Spatial object tracking data:
<<<<

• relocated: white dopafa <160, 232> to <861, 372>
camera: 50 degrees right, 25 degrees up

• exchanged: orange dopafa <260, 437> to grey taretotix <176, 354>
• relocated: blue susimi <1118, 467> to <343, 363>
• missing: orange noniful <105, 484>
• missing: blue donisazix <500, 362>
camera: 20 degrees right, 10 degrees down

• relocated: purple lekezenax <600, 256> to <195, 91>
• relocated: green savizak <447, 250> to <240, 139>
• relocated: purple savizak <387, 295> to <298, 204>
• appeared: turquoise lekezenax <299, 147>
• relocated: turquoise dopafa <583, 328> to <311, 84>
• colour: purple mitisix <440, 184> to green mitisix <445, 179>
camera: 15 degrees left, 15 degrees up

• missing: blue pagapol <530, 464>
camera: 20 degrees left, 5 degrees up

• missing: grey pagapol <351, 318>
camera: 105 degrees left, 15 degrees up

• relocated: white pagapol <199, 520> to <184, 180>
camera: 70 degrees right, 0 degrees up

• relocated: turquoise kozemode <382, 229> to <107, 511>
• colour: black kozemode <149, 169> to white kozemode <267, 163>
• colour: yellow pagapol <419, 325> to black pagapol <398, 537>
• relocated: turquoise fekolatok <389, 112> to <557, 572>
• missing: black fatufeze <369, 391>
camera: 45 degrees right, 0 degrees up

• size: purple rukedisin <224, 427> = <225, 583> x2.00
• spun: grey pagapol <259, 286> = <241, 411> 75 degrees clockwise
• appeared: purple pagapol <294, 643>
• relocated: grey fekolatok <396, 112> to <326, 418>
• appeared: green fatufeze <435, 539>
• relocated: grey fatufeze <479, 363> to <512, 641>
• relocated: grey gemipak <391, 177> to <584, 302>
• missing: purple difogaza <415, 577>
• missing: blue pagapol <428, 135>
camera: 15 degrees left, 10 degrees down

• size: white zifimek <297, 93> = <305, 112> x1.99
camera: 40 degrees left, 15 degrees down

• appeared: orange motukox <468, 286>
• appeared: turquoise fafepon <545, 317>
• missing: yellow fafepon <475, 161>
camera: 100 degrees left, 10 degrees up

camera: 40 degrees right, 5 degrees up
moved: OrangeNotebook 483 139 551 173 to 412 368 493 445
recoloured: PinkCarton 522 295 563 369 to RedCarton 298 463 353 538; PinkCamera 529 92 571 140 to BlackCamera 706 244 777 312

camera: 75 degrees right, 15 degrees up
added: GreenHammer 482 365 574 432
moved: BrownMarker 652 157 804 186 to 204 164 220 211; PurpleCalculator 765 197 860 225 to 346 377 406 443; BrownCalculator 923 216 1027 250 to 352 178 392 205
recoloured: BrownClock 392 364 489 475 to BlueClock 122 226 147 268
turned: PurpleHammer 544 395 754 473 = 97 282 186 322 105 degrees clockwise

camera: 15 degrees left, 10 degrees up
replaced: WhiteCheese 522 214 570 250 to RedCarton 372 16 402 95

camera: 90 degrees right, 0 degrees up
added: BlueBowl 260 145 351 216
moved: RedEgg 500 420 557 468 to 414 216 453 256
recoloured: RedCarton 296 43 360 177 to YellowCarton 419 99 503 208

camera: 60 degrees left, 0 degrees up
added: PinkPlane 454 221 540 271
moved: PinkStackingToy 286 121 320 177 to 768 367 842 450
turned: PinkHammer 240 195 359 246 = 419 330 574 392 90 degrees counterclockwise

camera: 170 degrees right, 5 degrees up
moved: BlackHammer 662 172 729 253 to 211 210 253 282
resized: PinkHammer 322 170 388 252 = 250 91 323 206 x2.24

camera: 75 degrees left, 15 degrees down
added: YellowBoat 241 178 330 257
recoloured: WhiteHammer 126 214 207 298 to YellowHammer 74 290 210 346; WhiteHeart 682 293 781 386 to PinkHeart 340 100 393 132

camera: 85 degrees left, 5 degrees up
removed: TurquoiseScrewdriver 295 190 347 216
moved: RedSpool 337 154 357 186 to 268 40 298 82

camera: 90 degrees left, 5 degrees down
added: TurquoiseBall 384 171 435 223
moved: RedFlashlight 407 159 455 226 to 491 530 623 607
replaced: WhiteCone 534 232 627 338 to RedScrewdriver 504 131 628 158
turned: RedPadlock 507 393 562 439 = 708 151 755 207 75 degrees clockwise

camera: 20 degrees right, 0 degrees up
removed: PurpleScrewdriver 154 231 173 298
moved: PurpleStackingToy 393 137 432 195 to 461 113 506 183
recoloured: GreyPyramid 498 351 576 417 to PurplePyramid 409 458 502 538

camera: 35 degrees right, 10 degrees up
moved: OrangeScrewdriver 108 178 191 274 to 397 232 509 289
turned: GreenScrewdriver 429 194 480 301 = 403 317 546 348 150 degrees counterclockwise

>>>>

What you will do
Your answer should repeat every entry exactly.

Written response
• relocated: white dopafa <160, 232> to <861, 372>
camera: 50 degrees right, 25 degrees up

• exchanged: orange dopafa <260, 437> to grey taretotix <176, 354>
• relocated: blue susimi <1118, 467> to <343, 363>
• missing: orange noniful <105, 484>
• missing: blue donisazix <500, 362>
camera: 20 degrees right, 10 degrees down

• relocated: purple lekezenax <600, 256> to <195, 91>
• relocated: green savizak <447, 250> to <240, 139>
• relocated: purple savizak <387, 295> to <298, 204>
• appeared: turquoise lekezenax <299, 147>
• relocated: turquoise dopafa <583, 328> to <311, 84>
• colour: purple mitisix <440, 184> to green mitisix <445, 179>
camera: 15 degrees left, 15 degrees up

• missing: blue pagapol <530, 464>
camera: 20 degrees left, 5 degrees up

• missing: grey pagapol <351, 318>
camera: 105 degrees left, 15 degrees up

• relocated: white pagapol <199, 520> to <184, 180>
camera: 70 degrees right, 0 degrees up

• relocated: turquoise kozemode <382, 229> to <107, 511>
• colour: black kozemode <149, 169> to white kozemode <267, 163>
• colour: yellow pagapol <419, 325> to black pagapol <398, 537>
• relocated: turquoise fekolatok <389, 112> to <557, 572>
• missing: black fatufeze <369, 391>
camera: 45 degrees right, 0 degrees up

• size: purple rukedisin <224, 427> = <225, 583> x2.00
• spun: grey pagapol <259, 286> = <241, 411> 75 degrees clockwise
• appeared: purple pagapol <294, 643>
• relocated: grey fekolatok <396, 112> to <326, 418>
• appeared: green fatufeze <435, 539>
• relocated: grey fatufeze <479, 363> to <512, 641>
• relocated: grey gemipak <391, 177> to <584, 302>
• missing: purple difogaza <415, 577>
• missing: blue pagapol <428, 135>
camera: 15 degrees left, 10 degrees down

• size: white zifimek <297, 93> = <305, 112> x1.99
camera: 40 degrees left, 15 degrees down

• appeared: orange motukox <468, 286>
• appeared: turquoise fafepon <545, 317>
• missing: yellow fafepon <475, 161>
camera: 100 degrees left, 10 degrees up

camera: 40 degrees right, 5 degrees up
moved: OrangeNotebook 483 139 551 173 to 412 368 493 445
recoloured: PinkCarton 522 295 563 369 to RedCarton 298 463 353 538; PinkCamera 529 92 571 140 to BlackCamera 706 244 777 312

camera: 75 degrees right, 15 degrees up
added: GreenHammer 482 365 574 432
moved: BrownMarker 652 157 804 186 to 204 164 220 211; PurpleCalculator 765 197 860 225 to 346 377 406 443; BrownCalculator 923 216 1027 250 to 352 178 392 205
recoloured: BrownClock 392 364 489 475 to BlueClock 122 226 147 268
turned: PurpleHammer 544 395 754 473 = 97 282 186 322 105 degrees clockwise

camera: 15 degrees left, 10 degrees up
replaced: WhiteCheese 522 214 570 250 to RedCarton 372 16 402 95

camera: 90 degrees right, 0 degrees up
added: BlueBowl 260 145 351 216
moved: RedEgg 500 420 557 468 to 414 216 453 256
recoloured: RedCarton 296 43 360 177 to YellowCarton 419 99 503 208

camera: 60 degrees left, 0 degrees up
added: PinkPlane 454 221 540 271
moved: PinkStackingToy 286 121 320 177 to 768 367 842 450
turned: PinkHammer 240 195 359 246 = 419 330 574 392 90 degrees counterclockwise

camera: 170 degrees right, 5 degrees up
moved: BlackHammer 662 172 729 253 to 211 210 253 282
resized: PinkHammer 322 170 388 252 = 250 91 323 206 x2.24

camera: 75 degrees left, 15 degrees down
added: YellowBoat 241 178 330 257
recoloured: WhiteHammer 126 214 207 298 to YellowHammer 74 290 210 346; WhiteHeart 682 293 781 386 to PinkHeart 340 100 393 132

camera: 85 degrees left, 5 degrees up
removed: TurquoiseScrewdriver 295 190 347 216
moved: RedSpool 337 154 357 186 to 268 40 298 82

camera: 90 degrees left, 5 degrees down
added: TurquoiseBall 384 171 435 223
moved: RedFlashlight 407 159 455 226 to 491 530 623 607
replaced: WhiteCone 534 232 627 338 to RedScrewdriver 504 131 628 158
turned: RedPadlock 507 393 562 439 = 708 151 755 207 75 degrees clockwise

camera: 20 degrees right, 0 degrees up
removed: PurpleScrewdriver 154 231 173 298
moved: PurpleStackingToy 393 137 432 195 to 461 113 506 183
recoloured: GreyPyramid 498 351 576 417 to PurplePyramid 409 458 502 538

camera: 35 degrees right, 10 degrees up
moved: OrangeScrewdriver 108 178 191 274 to 397 232 509 289
turned: GreenScrewdriver 429 194 480 301 = 403 317 546 348 150 degrees counterclockwise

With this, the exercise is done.